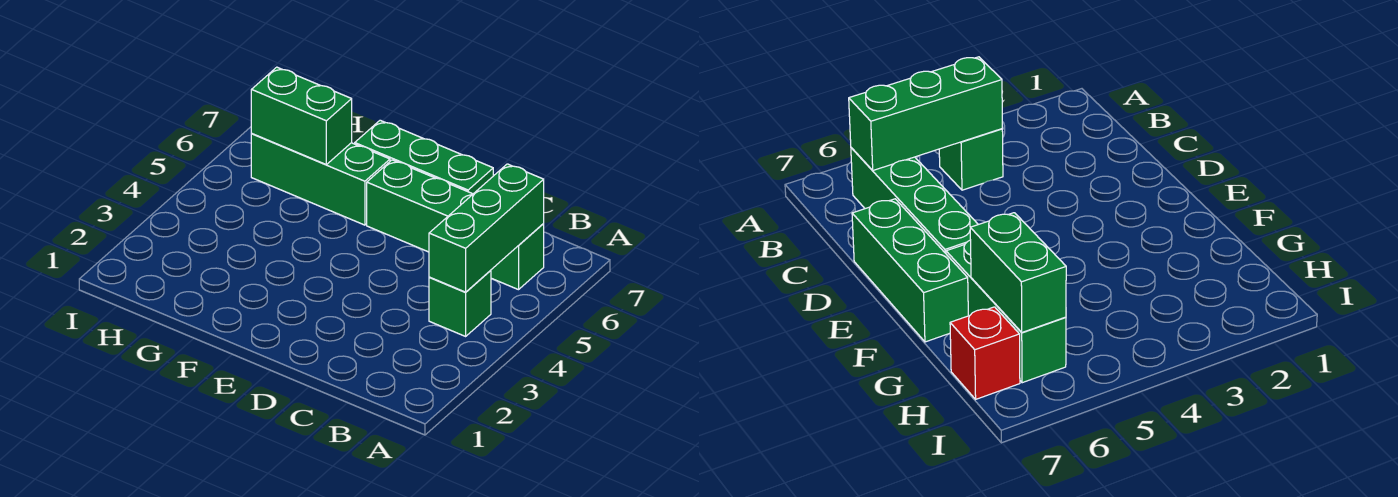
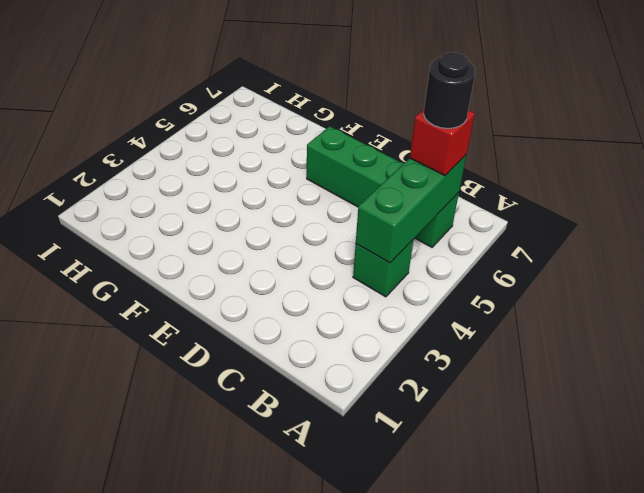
red brick B6 level 3 -> red brick H7 level 1
black round brick B6 level 4 -> none
none -> green brick D7:F7 level 1
none -> green brick F6:H6 level 1

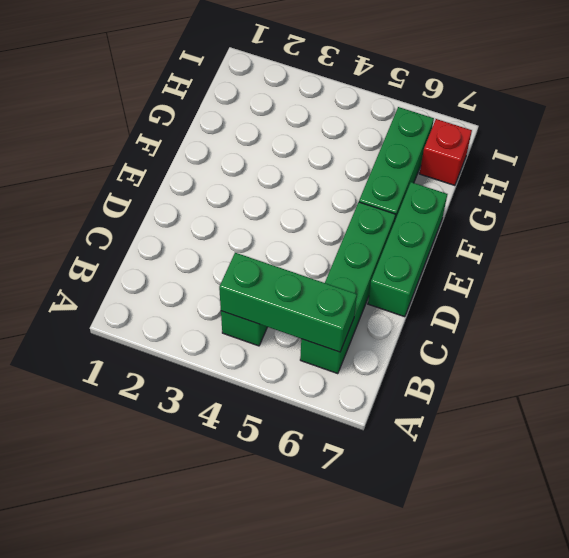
none -> green brick G6:H6 level 2

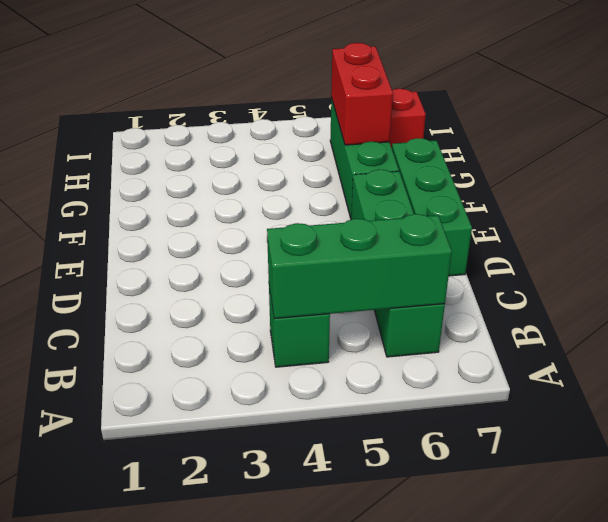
red brick G6:H6 level 2 -> green brick G6:H6 level 2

---+---

**What you need to do**
Here the job is to print the data above exactly, except for any pictures.

**Solution**
red brick B6 level 3 -> red brick H7 level 1
black round brick B6 level 4 -> none
none -> green brick D7:F7 level 1
none -> green brick F6:H6 level 1

none -> green brick G6:H6 level 2

red brick G6:H6 level 2 -> green brick G6:H6 level 2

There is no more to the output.